Object matching data

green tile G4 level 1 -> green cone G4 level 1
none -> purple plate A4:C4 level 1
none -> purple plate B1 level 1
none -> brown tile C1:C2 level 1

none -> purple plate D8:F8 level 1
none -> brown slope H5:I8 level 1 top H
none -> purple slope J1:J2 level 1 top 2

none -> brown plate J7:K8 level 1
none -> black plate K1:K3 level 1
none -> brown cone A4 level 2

* * *

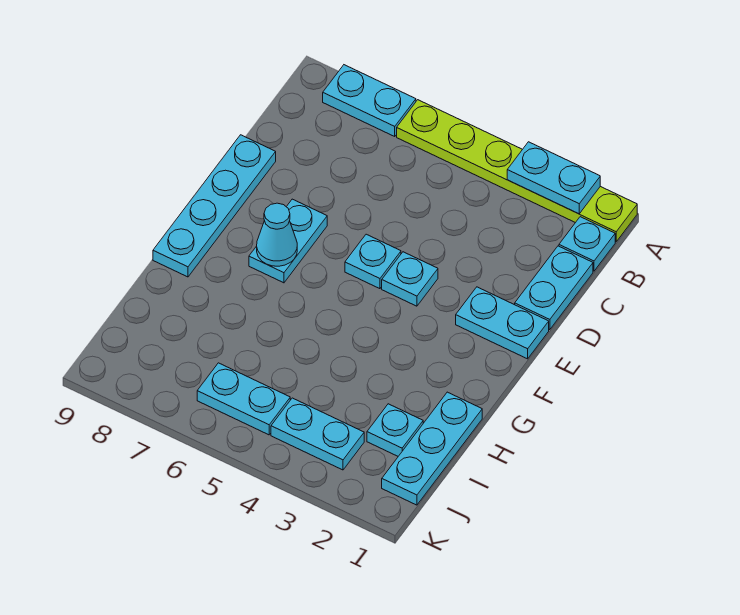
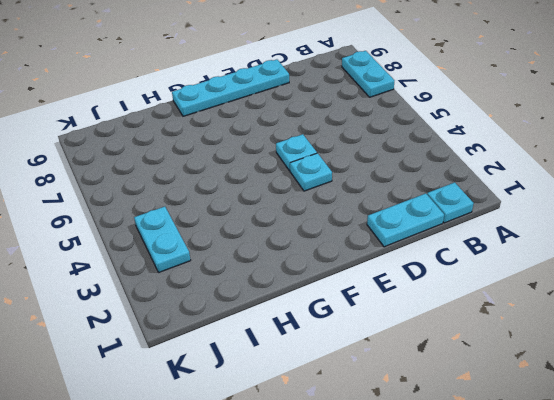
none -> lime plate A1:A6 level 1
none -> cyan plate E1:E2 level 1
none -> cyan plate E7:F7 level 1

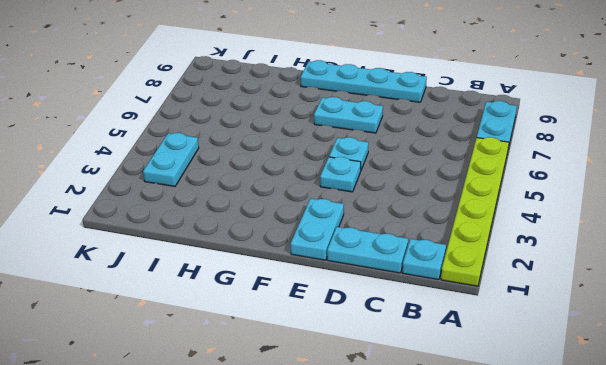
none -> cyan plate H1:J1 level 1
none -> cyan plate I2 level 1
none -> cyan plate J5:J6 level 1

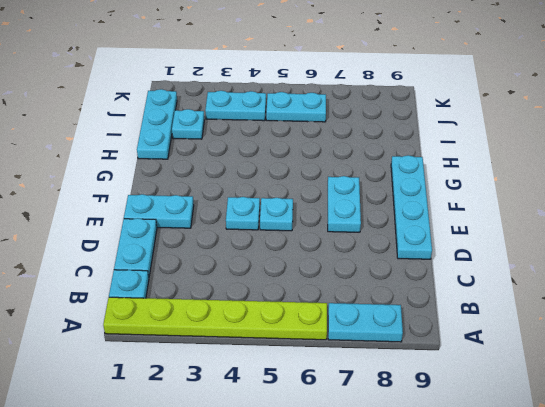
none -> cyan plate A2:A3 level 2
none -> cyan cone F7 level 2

▸ TO DO: Using the entries above, return exactly the lines from the line with "none -> purple plate D8:F8 level 1" to the line with "none -> brown cone A4 level 2", counting both of those lines.

▸ FINAL ANSWER:
none -> purple plate D8:F8 level 1
none -> brown slope H5:I8 level 1 top H
none -> purple slope J1:J2 level 1 top 2

none -> brown plate J7:K8 level 1
none -> black plate K1:K3 level 1
none -> brown cone A4 level 2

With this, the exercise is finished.